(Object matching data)
┌──
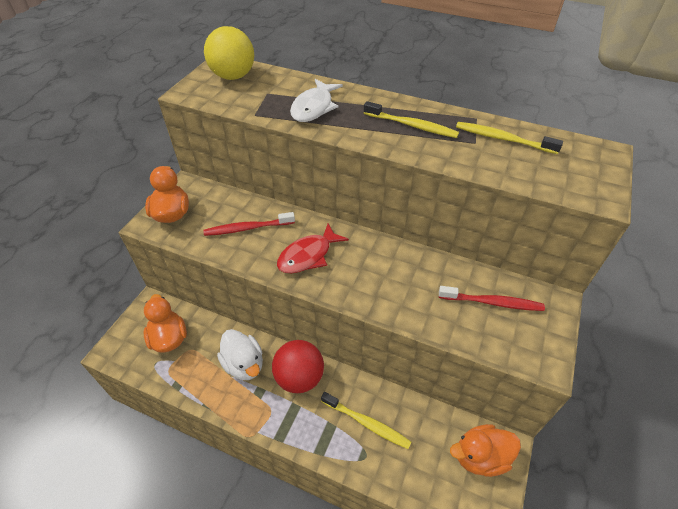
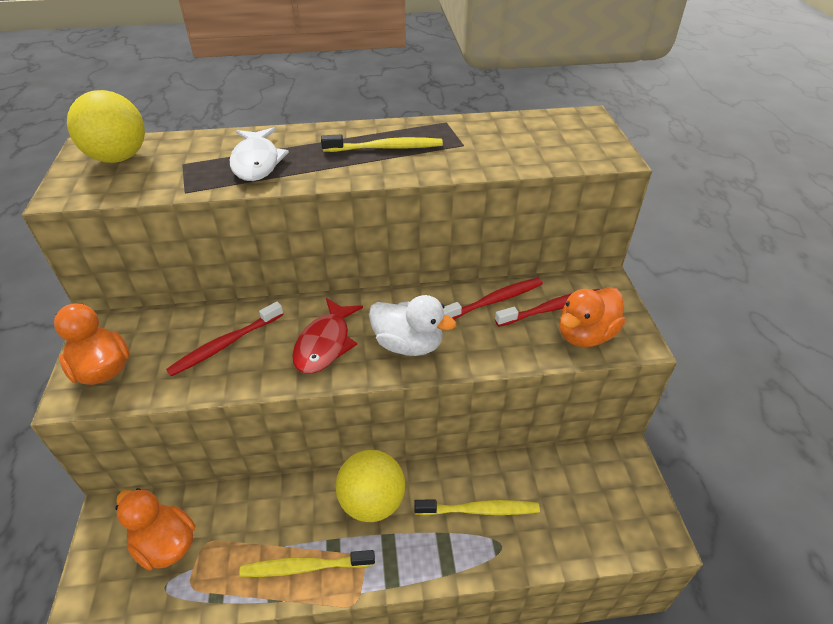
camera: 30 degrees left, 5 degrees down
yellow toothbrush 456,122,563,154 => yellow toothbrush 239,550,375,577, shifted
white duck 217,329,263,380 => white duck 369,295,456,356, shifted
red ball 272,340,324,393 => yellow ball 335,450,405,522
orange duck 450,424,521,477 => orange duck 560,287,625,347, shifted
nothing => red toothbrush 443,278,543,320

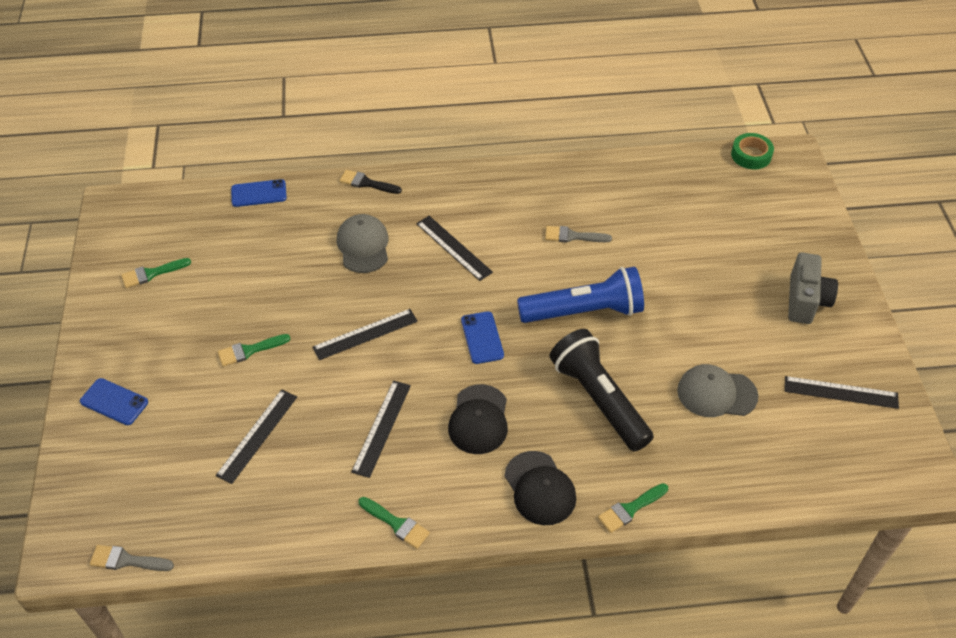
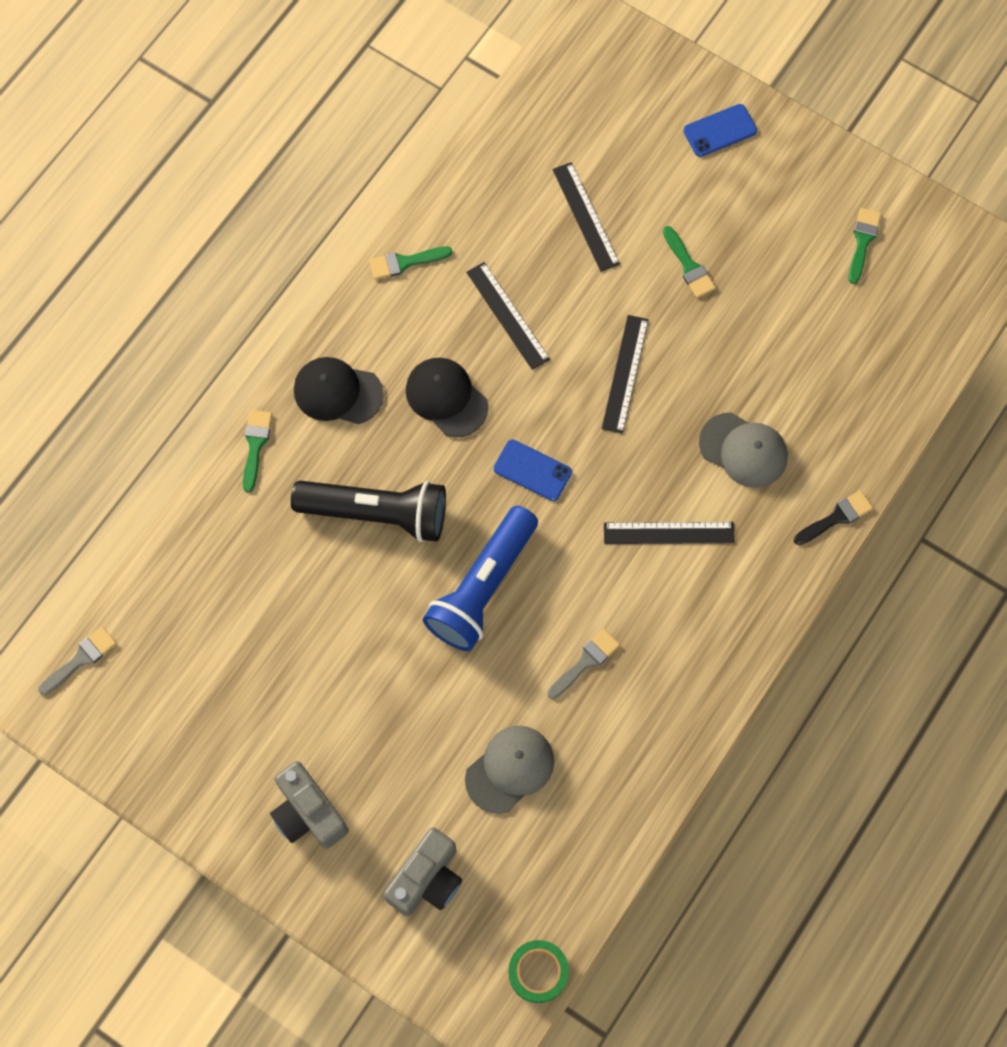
camera: 130 degrees right, 20 degrees up
blue phone 231,179,287,207 => nothing
green brush 218,334,290,366 => green brush 663,226,716,298, 135 degrees clockwise
grey cap 677,364,759,417 => grey cap 465,726,554,814, shifted
black ruler 785,376,899,409 => nothing
grey brush 89,545,174,571 => grey brush 38,627,117,695, shifted
nothing => grey camera 383,827,462,916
└──
## Your objective
If an entry holds an image, omit that image and print the remainder exactly as it stands.

## Written reply
camera: 30 degrees left, 5 degrees down
yellow toothbrush 456,122,563,154 => yellow toothbrush 239,550,375,577, shifted
white duck 217,329,263,380 => white duck 369,295,456,356, shifted
red ball 272,340,324,393 => yellow ball 335,450,405,522
orange duck 450,424,521,477 => orange duck 560,287,625,347, shifted
nothing => red toothbrush 443,278,543,320

camera: 130 degrees right, 20 degrees up
blue phone 231,179,287,207 => nothing
green brush 218,334,290,366 => green brush 663,226,716,298, 135 degrees clockwise
grey cap 677,364,759,417 => grey cap 465,726,554,814, shifted
black ruler 785,376,899,409 => nothing
grey brush 89,545,174,571 => grey brush 38,627,117,695, shifted
nothing => grey camera 383,827,462,916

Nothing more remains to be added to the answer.